§ **REQUIRED ACTION**: Nothing outside the range is wanted. Repeat exactly the lines below from the one with "black pentagon: (664, 89)" through the one with "orange circle: (875, 621)".

§ **PROVIDED RECORDS**:
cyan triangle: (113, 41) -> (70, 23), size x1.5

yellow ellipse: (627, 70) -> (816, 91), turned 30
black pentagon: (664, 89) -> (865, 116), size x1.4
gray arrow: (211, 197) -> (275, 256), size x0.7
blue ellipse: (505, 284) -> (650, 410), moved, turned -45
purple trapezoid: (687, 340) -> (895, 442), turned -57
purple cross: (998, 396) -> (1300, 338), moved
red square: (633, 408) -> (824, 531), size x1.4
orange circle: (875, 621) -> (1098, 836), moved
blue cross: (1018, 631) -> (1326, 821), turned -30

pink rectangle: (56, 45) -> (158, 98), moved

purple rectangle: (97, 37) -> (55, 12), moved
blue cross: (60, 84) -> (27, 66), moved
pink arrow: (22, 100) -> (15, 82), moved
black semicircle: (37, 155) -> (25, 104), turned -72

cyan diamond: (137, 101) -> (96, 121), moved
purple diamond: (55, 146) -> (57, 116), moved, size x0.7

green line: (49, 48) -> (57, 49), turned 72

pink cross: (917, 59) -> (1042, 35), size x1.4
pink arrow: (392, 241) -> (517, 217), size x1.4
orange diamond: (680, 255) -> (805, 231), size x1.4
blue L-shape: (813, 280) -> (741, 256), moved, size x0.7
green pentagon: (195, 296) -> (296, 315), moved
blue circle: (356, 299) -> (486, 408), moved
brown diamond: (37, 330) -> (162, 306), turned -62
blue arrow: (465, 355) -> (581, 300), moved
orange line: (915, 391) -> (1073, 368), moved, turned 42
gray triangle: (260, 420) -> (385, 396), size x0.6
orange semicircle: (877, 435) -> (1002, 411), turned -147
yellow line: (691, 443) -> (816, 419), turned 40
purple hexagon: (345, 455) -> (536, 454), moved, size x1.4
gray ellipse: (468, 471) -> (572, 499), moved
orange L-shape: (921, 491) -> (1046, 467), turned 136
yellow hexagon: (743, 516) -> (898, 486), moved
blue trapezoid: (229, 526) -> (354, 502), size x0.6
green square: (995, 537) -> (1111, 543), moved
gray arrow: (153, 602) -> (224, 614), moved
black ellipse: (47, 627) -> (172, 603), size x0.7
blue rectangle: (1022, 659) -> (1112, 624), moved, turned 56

§ **RESPONSE BOX**:
black pentagon: (664, 89) -> (865, 116), size x1.4
gray arrow: (211, 197) -> (275, 256), size x0.7
blue ellipse: (505, 284) -> (650, 410), moved, turned -45
purple trapezoid: (687, 340) -> (895, 442), turned -57
purple cross: (998, 396) -> (1300, 338), moved
red square: (633, 408) -> (824, 531), size x1.4
orange circle: (875, 621) -> (1098, 836), moved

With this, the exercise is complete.